[Dataset entries]

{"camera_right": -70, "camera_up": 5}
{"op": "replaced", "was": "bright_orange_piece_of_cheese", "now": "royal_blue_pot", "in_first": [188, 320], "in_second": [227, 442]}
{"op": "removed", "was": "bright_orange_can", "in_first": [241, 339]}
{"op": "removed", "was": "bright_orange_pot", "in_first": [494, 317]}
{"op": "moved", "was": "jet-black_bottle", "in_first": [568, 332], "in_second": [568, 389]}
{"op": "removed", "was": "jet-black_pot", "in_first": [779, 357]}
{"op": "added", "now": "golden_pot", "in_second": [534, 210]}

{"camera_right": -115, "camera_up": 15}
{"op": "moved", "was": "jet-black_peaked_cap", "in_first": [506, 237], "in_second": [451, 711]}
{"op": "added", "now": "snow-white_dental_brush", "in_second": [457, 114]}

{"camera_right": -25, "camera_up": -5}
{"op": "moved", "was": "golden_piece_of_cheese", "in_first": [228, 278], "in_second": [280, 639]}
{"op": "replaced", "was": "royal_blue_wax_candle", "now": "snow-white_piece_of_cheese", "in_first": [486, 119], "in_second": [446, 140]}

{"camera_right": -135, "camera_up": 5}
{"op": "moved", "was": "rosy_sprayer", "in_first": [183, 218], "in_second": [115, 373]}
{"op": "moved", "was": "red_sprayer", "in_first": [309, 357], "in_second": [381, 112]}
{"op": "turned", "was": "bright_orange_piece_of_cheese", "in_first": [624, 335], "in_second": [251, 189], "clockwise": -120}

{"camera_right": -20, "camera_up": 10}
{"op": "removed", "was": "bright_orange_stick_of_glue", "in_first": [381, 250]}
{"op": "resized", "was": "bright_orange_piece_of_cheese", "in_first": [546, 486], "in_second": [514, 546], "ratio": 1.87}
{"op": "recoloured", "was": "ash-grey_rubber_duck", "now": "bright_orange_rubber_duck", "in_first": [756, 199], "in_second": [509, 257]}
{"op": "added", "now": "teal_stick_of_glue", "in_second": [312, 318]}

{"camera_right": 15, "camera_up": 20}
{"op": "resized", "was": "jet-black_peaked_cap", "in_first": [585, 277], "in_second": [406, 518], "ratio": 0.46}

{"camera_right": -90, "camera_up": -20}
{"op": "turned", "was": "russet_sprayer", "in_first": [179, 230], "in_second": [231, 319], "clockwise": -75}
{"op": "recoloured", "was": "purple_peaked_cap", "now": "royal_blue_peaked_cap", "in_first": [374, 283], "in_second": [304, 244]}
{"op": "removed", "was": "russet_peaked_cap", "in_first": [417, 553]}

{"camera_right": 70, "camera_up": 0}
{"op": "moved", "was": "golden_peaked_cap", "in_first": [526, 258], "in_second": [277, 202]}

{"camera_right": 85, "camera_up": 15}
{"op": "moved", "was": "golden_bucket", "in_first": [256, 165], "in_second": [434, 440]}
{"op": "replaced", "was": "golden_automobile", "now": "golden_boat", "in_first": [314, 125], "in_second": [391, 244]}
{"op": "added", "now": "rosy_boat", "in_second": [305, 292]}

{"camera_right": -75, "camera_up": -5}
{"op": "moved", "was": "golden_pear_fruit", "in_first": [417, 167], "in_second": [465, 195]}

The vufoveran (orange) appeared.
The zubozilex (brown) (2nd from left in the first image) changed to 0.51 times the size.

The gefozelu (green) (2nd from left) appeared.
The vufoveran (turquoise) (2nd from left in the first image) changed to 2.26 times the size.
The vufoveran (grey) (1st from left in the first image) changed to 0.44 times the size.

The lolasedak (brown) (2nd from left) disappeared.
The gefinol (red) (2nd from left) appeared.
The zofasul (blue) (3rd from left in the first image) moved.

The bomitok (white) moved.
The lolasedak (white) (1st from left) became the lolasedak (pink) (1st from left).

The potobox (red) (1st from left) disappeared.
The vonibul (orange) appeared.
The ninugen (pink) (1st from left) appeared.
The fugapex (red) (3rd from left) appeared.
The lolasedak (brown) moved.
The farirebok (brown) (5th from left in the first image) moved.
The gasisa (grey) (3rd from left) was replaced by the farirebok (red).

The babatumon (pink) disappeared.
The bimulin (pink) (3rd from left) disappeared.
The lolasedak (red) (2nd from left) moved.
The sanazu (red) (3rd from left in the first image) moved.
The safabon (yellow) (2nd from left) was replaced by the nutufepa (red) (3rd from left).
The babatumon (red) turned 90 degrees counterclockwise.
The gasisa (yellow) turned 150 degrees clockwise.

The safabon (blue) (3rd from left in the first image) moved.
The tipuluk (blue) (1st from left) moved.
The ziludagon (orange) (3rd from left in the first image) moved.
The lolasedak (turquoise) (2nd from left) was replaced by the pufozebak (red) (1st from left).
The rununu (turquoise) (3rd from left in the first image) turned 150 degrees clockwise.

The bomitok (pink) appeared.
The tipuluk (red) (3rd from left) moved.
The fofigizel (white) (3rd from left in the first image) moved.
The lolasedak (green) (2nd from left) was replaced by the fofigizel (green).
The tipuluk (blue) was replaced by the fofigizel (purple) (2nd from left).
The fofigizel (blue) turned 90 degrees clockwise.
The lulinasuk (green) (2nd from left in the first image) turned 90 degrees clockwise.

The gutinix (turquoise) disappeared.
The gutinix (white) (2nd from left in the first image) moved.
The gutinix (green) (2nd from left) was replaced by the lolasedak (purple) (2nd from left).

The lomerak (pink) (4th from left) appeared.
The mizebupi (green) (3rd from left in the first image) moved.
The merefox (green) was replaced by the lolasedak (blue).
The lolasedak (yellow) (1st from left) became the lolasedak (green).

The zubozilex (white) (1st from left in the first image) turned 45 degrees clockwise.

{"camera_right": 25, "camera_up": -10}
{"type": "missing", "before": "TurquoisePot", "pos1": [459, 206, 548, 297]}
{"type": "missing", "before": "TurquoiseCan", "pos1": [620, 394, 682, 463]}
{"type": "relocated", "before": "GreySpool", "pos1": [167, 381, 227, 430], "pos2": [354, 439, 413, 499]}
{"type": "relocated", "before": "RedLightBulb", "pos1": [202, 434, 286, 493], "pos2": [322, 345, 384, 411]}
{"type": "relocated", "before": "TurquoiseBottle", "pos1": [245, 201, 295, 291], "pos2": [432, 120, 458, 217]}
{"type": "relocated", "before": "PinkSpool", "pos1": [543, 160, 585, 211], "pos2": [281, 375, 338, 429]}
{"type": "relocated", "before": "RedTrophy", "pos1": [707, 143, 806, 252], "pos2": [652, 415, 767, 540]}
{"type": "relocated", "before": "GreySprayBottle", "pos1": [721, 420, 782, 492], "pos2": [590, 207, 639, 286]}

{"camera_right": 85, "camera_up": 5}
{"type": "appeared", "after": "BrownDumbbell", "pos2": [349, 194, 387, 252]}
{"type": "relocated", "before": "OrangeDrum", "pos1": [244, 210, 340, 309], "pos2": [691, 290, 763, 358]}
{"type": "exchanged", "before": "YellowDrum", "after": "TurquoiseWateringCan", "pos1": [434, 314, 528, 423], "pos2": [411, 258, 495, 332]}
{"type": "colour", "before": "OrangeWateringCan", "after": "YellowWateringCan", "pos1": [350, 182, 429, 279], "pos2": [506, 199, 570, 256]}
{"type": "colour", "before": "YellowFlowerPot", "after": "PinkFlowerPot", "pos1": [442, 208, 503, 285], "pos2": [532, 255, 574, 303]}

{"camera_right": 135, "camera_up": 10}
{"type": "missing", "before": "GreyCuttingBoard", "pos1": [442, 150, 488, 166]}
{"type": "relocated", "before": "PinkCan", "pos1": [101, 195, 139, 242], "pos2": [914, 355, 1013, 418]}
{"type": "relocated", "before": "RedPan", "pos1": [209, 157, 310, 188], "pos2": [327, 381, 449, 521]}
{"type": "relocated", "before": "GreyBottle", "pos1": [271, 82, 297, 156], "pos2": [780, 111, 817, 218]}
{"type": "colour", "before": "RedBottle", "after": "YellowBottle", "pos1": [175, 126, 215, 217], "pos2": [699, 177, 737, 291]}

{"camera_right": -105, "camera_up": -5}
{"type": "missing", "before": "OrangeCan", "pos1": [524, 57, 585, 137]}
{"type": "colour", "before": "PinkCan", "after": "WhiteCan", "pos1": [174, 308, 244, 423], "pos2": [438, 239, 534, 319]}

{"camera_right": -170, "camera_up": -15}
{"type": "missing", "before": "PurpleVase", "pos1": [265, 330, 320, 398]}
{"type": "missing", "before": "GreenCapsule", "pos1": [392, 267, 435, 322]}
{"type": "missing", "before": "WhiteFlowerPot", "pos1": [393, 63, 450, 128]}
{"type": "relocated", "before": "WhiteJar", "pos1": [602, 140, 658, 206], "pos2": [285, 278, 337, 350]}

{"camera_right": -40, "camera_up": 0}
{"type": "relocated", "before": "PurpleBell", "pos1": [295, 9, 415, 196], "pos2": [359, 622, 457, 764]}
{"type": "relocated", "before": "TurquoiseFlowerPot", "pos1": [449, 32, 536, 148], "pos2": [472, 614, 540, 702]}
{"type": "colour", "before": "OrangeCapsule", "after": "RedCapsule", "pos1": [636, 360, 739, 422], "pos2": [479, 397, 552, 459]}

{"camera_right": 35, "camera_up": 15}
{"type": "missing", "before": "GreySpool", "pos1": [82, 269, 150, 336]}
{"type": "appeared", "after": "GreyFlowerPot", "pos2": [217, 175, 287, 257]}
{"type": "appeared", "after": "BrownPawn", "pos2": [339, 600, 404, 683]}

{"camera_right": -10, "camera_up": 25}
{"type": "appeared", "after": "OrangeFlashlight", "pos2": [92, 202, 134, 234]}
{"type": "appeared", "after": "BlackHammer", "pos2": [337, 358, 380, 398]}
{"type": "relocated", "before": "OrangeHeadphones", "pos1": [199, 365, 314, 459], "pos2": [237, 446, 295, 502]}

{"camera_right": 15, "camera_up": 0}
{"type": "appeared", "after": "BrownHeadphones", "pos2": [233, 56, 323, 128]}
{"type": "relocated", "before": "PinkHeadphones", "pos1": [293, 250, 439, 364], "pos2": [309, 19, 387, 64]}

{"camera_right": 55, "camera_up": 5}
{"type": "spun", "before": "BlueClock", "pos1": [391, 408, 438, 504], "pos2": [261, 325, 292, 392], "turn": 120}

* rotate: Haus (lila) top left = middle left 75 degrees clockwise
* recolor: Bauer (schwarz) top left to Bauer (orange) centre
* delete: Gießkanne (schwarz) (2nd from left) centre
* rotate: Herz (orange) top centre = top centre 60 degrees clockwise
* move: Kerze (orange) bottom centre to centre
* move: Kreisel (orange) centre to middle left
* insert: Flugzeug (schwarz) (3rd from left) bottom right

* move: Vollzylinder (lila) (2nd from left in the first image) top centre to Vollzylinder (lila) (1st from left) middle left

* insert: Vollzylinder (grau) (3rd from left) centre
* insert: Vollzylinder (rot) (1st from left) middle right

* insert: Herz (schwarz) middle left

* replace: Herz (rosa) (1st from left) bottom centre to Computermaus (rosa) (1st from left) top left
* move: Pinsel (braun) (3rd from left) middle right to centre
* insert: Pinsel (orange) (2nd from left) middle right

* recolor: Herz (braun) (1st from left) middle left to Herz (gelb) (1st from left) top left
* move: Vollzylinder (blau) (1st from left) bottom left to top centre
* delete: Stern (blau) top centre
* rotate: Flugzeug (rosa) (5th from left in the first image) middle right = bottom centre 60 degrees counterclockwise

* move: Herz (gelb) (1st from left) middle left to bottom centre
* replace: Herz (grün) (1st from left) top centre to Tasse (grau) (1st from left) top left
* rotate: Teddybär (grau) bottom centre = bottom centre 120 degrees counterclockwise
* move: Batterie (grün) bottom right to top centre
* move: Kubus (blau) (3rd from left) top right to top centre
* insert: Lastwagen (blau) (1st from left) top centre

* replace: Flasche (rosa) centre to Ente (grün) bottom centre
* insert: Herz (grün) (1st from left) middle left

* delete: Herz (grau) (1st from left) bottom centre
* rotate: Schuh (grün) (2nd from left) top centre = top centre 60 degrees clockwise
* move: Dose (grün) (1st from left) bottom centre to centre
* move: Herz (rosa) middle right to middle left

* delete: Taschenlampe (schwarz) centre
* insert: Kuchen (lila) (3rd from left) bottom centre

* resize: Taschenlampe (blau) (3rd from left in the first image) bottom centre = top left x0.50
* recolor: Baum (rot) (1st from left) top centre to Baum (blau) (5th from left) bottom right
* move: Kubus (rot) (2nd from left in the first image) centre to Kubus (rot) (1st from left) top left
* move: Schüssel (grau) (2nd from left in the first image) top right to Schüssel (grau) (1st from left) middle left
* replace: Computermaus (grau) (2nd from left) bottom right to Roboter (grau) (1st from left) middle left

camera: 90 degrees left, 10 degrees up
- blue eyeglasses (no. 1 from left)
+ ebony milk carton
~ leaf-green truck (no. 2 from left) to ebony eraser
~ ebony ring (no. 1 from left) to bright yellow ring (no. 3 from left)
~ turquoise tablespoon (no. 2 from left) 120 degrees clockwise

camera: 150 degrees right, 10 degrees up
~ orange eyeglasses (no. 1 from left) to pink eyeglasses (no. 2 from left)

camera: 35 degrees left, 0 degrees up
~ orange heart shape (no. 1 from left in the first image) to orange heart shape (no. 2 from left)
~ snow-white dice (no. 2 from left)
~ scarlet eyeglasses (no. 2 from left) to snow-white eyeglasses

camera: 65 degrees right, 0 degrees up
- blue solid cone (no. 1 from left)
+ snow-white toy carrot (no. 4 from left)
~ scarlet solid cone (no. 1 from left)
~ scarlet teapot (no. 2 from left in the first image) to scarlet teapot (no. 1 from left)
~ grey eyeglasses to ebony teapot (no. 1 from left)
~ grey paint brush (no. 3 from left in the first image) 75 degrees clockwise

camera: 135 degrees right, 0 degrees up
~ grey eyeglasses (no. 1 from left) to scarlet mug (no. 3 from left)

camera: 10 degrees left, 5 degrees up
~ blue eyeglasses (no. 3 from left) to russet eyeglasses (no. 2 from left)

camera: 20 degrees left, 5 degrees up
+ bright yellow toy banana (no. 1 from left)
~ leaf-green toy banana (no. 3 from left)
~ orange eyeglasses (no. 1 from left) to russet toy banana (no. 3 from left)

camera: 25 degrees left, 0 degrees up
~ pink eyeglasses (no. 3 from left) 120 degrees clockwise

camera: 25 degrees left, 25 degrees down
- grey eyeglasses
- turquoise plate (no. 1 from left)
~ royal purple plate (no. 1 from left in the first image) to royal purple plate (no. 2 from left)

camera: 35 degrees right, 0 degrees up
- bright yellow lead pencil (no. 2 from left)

— What the task asks —
Only the lines from the one that contains "- blue eyeglasses (no. 1 from left)" to the end of the entries above should be given again, exactly and in full.

— Reply to the exercise —
- blue eyeglasses (no. 1 from left)
+ ebony milk carton
~ leaf-green truck (no. 2 from left) to ebony eraser
~ ebony ring (no. 1 from left) to bright yellow ring (no. 3 from left)
~ turquoise tablespoon (no. 2 from left) 120 degrees clockwise

camera: 150 degrees right, 10 degrees up
~ orange eyeglasses (no. 1 from left) to pink eyeglasses (no. 2 from left)

camera: 35 degrees left, 0 degrees up
~ orange heart shape (no. 1 from left in the first image) to orange heart shape (no. 2 from left)
~ snow-white dice (no. 2 from left)
~ scarlet eyeglasses (no. 2 from left) to snow-white eyeglasses

camera: 65 degrees right, 0 degrees up
- blue solid cone (no. 1 from left)
+ snow-white toy carrot (no. 4 from left)
~ scarlet solid cone (no. 1 from left)
~ scarlet teapot (no. 2 from left in the first image) to scarlet teapot (no. 1 from left)
~ grey eyeglasses to ebony teapot (no. 1 from left)
~ grey paint brush (no. 3 from left in the first image) 75 degrees clockwise

camera: 135 degrees right, 0 degrees up
~ grey eyeglasses (no. 1 from left) to scarlet mug (no. 3 from left)

camera: 10 degrees left, 5 degrees up
~ blue eyeglasses (no. 3 from left) to russet eyeglasses (no. 2 from left)

camera: 20 degrees left, 5 degrees up
+ bright yellow toy banana (no. 1 from left)
~ leaf-green toy banana (no. 3 from left)
~ orange eyeglasses (no. 1 from left) to russet toy banana (no. 3 from left)

camera: 25 degrees left, 0 degrees up
~ pink eyeglasses (no. 3 from left) 120 degrees clockwise

camera: 25 degrees left, 25 degrees down
- grey eyeglasses
- turquoise plate (no. 1 from left)
~ royal purple plate (no. 1 from left in the first image) to royal purple plate (no. 2 from left)

camera: 35 degrees right, 0 degrees up
- bright yellow lead pencil (no. 2 from left)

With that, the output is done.